[Stored items]
----

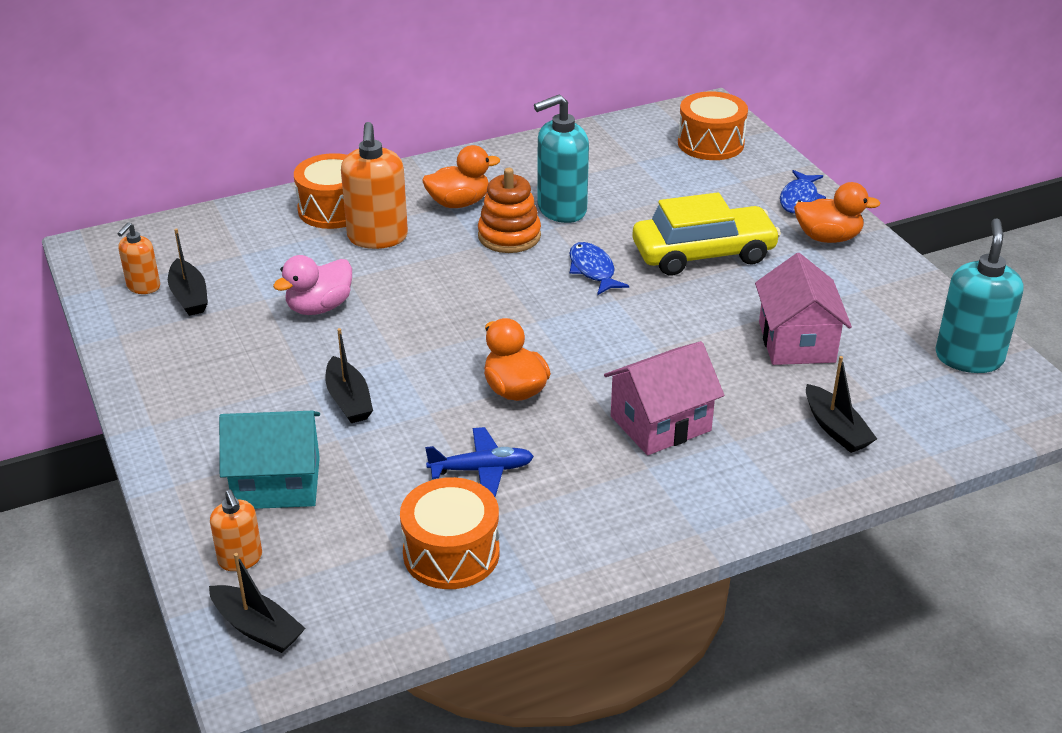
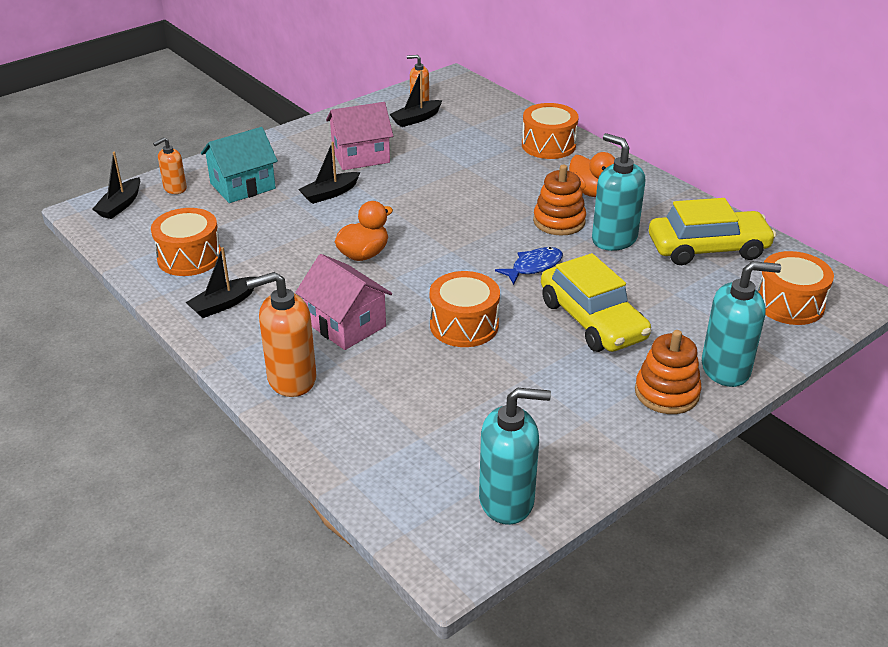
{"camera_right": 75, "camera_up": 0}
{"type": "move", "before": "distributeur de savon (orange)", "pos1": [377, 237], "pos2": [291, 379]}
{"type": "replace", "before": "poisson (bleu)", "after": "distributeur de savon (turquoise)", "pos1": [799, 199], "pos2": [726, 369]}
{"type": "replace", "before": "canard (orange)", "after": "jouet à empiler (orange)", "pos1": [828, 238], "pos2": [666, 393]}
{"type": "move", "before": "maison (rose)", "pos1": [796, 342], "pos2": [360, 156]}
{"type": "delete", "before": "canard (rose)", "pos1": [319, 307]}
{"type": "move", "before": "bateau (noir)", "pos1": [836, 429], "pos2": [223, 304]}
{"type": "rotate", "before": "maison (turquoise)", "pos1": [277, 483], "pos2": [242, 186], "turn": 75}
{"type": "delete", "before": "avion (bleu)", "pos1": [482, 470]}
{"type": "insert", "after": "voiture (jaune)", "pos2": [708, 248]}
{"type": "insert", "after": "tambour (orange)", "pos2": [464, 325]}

----

## About this exercise
Your reply should be one number: how many lines in the entries above contain the word "insert".

## Task answer
2